Object displacement listings:
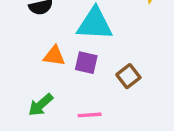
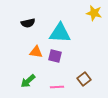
brown square: (128, 76) -> (84, 79), moved

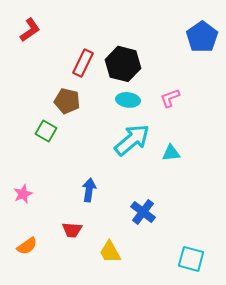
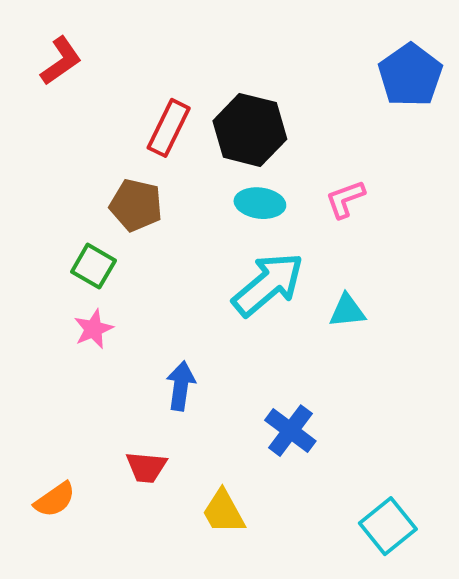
pink star: (23, 194) -> (93, 329), moved
cyan square: (191, 259) -> (388, 526), turned 36

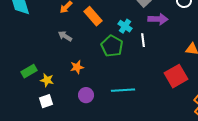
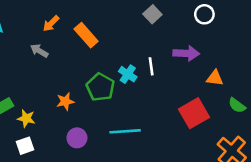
purple arrow: (158, 19) -> (186, 53), moved
cyan cross: (125, 26) -> (128, 74), moved
gray arrow: (65, 36) -> (39, 51), moved
green pentagon: (112, 46) -> (100, 87), moved

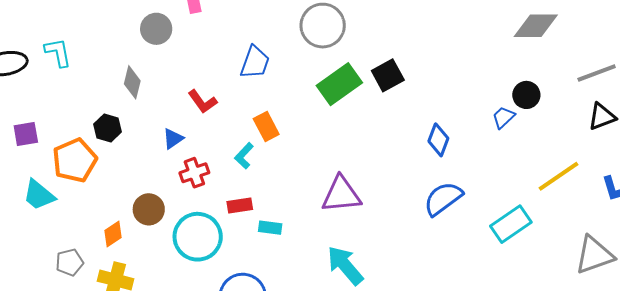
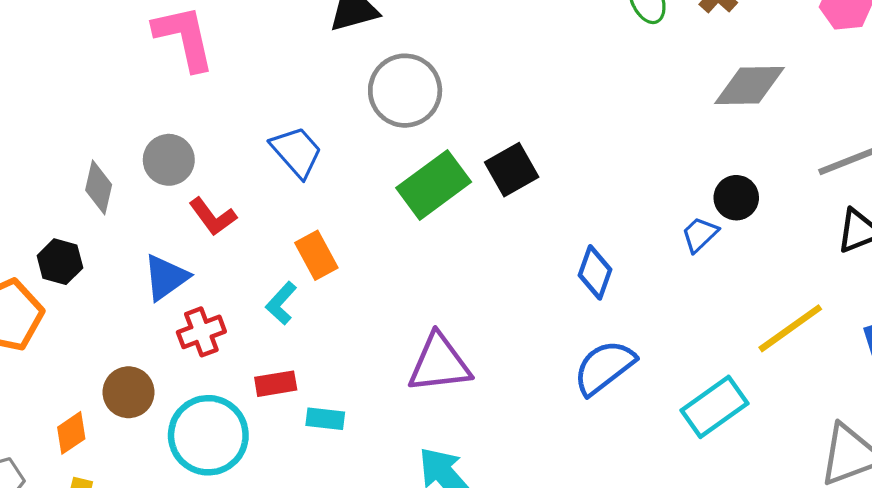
gray circle: (156, 29) -> (169, 160), moved
blue trapezoid: (255, 62) -> (296, 152), turned -60
blue triangle: (173, 139) -> (166, 277), size x1.4

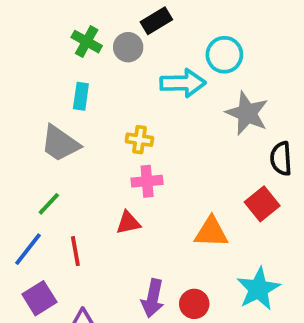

What you should do -> Reproduce all entries exactly. Pictures do not belong in the copy.

Solution to this task ->
brown square: (128, 76) -> (84, 79), moved

pink star: (23, 194) -> (93, 329), moved
cyan square: (191, 259) -> (388, 526), turned 36

purple arrow: (158, 19) -> (186, 53), moved
cyan cross: (125, 26) -> (128, 74), moved
gray arrow: (65, 36) -> (39, 51), moved
green pentagon: (112, 46) -> (100, 87), moved

gray circle: (156, 29) -> (169, 160), moved
blue trapezoid: (255, 62) -> (296, 152), turned -60
blue triangle: (173, 139) -> (166, 277), size x1.4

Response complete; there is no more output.